Here is the task for the records below: repeat exactly the lines from the one with "SERVO3 pin PWM: RX -> D8" to the one with "GAS2: MQ-2 -> MQ-7", both included, and nothing else.

START RECORDS PROVIDED

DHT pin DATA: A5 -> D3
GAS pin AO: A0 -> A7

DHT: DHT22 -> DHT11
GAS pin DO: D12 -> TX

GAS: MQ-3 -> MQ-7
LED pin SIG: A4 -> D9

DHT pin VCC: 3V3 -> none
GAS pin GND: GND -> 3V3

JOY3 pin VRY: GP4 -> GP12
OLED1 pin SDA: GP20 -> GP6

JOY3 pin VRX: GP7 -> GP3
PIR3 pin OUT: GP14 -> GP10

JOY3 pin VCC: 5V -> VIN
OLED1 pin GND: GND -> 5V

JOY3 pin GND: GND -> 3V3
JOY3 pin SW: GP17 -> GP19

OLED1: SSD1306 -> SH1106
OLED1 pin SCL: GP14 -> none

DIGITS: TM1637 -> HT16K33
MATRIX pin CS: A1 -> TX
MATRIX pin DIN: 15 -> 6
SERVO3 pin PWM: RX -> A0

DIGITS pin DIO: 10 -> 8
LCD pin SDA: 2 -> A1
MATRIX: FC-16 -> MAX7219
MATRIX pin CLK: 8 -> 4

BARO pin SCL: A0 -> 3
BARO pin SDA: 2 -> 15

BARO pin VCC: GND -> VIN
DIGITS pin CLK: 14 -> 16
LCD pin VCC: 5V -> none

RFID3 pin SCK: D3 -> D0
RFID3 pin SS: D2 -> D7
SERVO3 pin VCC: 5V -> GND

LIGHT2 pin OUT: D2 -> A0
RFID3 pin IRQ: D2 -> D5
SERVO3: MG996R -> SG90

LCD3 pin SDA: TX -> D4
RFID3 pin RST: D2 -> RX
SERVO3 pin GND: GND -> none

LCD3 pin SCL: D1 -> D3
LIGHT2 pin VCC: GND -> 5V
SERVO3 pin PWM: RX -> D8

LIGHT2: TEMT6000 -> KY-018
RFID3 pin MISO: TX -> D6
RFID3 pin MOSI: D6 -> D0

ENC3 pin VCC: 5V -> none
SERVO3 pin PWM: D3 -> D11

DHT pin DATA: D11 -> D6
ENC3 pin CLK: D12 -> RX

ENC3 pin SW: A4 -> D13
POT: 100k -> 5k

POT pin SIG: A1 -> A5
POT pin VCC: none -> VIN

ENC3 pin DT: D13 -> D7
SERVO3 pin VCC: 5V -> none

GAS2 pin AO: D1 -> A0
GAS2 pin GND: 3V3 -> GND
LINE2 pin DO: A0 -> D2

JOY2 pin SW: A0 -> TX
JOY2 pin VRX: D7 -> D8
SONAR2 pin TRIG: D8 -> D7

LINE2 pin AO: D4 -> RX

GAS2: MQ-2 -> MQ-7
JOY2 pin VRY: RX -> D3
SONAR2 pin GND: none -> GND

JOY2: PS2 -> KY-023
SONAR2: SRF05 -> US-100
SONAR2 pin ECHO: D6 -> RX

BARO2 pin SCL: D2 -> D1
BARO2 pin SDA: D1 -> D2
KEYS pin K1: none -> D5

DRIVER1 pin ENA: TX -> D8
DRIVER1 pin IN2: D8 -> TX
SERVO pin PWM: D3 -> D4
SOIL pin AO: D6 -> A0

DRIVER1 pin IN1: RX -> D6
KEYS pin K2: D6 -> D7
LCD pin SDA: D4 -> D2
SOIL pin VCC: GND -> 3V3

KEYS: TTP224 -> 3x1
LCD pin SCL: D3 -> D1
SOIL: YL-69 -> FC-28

END RECORDS PROVIDED

YOUR SOLUTION:
SERVO3 pin PWM: RX -> D8

LIGHT2: TEMT6000 -> KY-018
RFID3 pin MISO: TX -> D6
RFID3 pin MOSI: D6 -> D0

ENC3 pin VCC: 5V -> none
SERVO3 pin PWM: D3 -> D11

DHT pin DATA: D11 -> D6
ENC3 pin CLK: D12 -> RX

ENC3 pin SW: A4 -> D13
POT: 100k -> 5k

POT pin SIG: A1 -> A5
POT pin VCC: none -> VIN

ENC3 pin DT: D13 -> D7
SERVO3 pin VCC: 5V -> none

GAS2 pin AO: D1 -> A0
GAS2 pin GND: 3V3 -> GND
LINE2 pin DO: A0 -> D2

JOY2 pin SW: A0 -> TX
JOY2 pin VRX: D7 -> D8
SONAR2 pin TRIG: D8 -> D7

LINE2 pin AO: D4 -> RX

GAS2: MQ-2 -> MQ-7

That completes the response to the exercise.